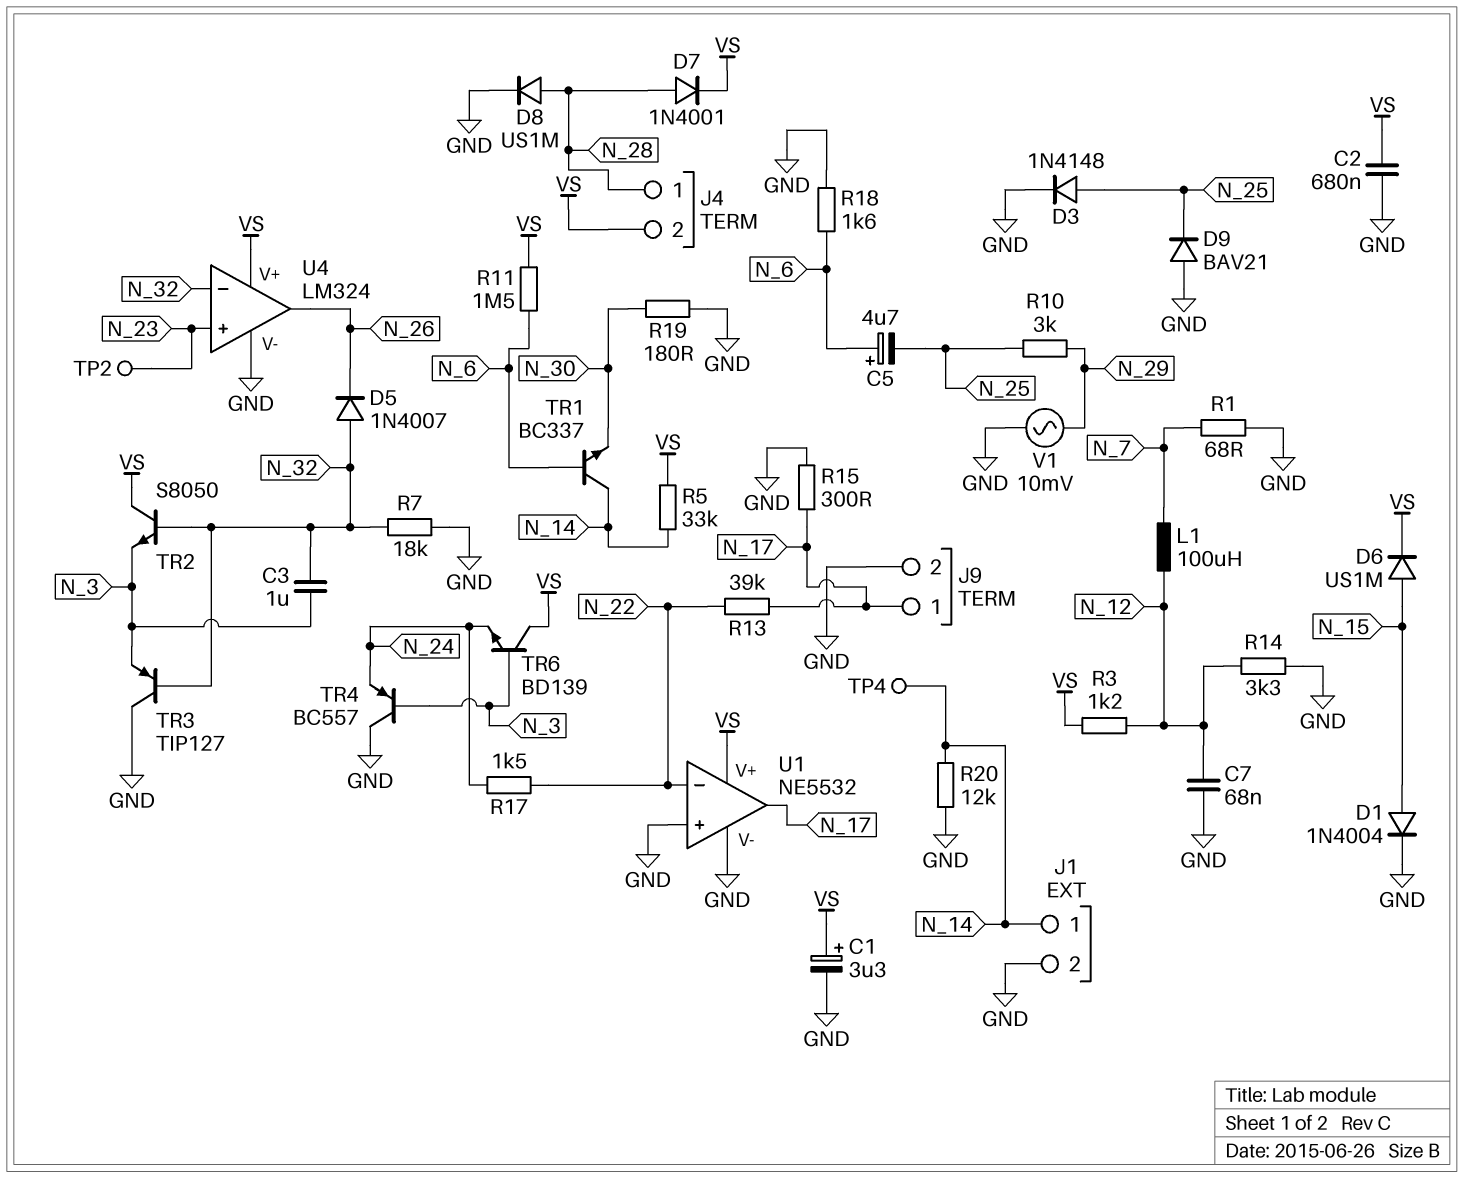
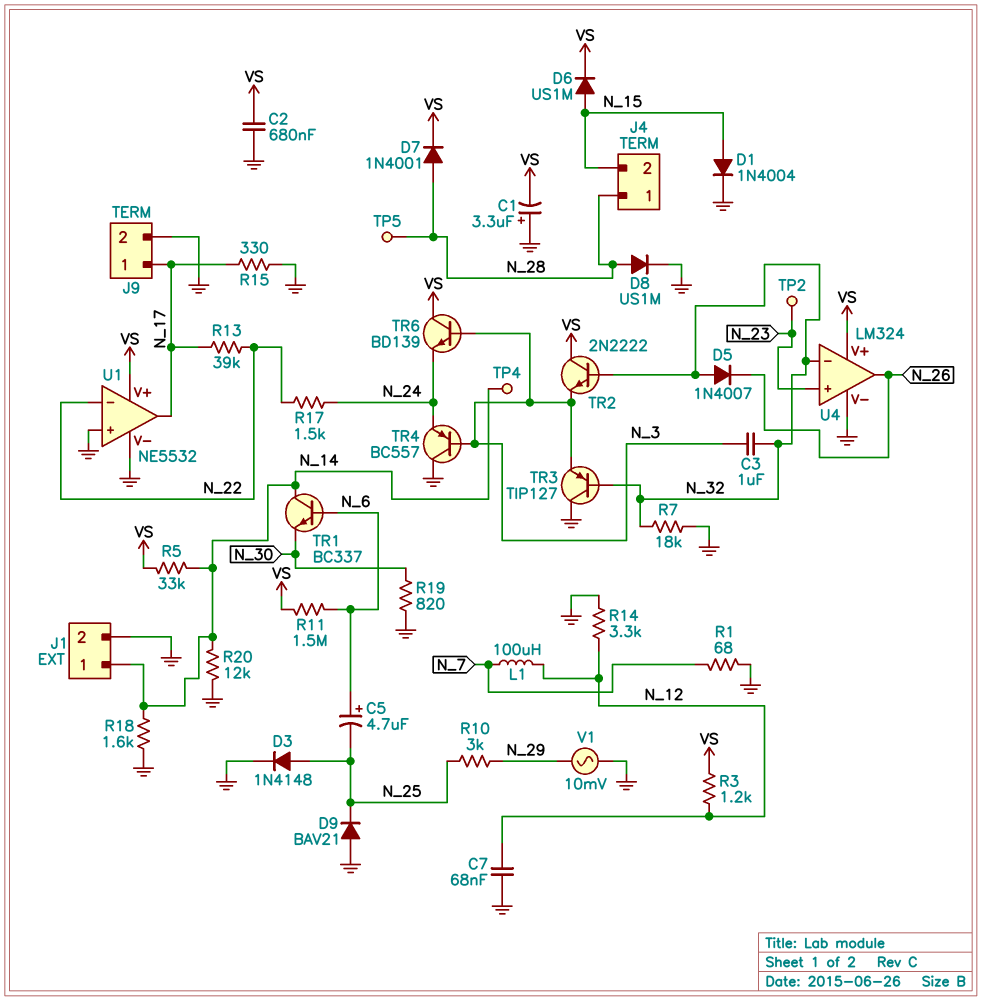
C1: 3.3uF (plus VS, minus GND) -> 3.3uF (plus GND, minus VS)
J4 pin 2: VS -> N_15
R15: 300 (GND, N_17) -> 330 (GND, N_17)
R18: 1.6k (GND, N_6) -> 1.6k (GND, N_14)
R19: 180 (GND, N_30) -> 820 (GND, N_30)
TP5: none -> test point (N_28)
TR2: NPN S8050 (B N_32, C VS, E N_3) -> NPN 2N2222 (B N_32, C VS, E N_3)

········

WHAT IS REQUIRED: Look above for the line that holds "TP5: none -> test point (N_28)", then copy it and each line after it exactly, through the last line of the data.

ANSWER TO THIS PROBLEM:
TP5: none -> test point (N_28)
TR2: NPN S8050 (B N_32, C VS, E N_3) -> NPN 2N2222 (B N_32, C VS, E N_3)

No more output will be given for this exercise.